(Dataset entries)
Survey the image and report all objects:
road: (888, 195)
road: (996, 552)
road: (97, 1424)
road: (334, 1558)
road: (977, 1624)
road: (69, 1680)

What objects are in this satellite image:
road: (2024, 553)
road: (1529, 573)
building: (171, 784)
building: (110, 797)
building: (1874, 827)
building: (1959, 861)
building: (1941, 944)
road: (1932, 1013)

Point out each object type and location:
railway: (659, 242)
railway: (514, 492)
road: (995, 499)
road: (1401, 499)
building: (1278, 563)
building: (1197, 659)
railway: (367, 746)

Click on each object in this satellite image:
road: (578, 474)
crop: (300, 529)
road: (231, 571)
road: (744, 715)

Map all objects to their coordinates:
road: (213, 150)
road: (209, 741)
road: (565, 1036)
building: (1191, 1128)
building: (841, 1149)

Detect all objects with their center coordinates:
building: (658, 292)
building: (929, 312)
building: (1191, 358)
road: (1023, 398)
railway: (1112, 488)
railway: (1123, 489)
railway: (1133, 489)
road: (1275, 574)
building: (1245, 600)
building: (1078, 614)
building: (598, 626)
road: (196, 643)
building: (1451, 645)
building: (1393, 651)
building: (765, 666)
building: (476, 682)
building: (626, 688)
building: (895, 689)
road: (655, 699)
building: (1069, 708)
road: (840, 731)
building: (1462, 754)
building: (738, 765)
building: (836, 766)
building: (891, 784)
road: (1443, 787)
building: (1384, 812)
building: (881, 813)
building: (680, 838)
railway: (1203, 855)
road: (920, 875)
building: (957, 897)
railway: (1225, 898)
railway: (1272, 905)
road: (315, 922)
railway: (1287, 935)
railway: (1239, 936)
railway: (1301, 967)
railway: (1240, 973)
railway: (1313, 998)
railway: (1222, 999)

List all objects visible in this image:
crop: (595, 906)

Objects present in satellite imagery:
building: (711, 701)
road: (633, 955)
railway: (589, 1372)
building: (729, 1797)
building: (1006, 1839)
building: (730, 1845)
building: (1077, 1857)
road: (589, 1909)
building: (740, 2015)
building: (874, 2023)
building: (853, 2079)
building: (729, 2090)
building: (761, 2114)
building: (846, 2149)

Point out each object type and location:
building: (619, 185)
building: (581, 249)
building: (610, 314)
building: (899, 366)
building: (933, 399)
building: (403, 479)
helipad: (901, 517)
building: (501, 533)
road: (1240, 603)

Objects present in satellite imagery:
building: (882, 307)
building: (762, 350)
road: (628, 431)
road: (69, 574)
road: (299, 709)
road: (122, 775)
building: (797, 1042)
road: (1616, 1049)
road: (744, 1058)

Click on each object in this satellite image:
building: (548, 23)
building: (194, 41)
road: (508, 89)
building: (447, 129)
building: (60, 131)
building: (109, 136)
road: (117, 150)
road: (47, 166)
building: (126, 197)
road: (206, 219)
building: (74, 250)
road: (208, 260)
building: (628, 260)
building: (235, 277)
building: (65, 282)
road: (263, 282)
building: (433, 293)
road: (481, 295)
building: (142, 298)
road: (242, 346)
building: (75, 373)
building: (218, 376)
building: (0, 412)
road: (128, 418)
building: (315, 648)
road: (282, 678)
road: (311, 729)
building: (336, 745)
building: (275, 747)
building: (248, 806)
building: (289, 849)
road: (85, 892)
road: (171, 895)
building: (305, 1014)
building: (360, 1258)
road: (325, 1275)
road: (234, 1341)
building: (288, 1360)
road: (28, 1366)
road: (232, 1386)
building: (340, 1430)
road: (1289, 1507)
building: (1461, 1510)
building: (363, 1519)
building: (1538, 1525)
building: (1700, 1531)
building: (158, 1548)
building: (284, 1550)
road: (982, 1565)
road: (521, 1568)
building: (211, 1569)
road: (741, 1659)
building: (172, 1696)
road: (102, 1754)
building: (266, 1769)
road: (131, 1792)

What is being asked =
Copy all the lines from the data above that hold the word "their".

Answer section =
Map all objects to their coordinates:
Detect all objects with their center coordinates:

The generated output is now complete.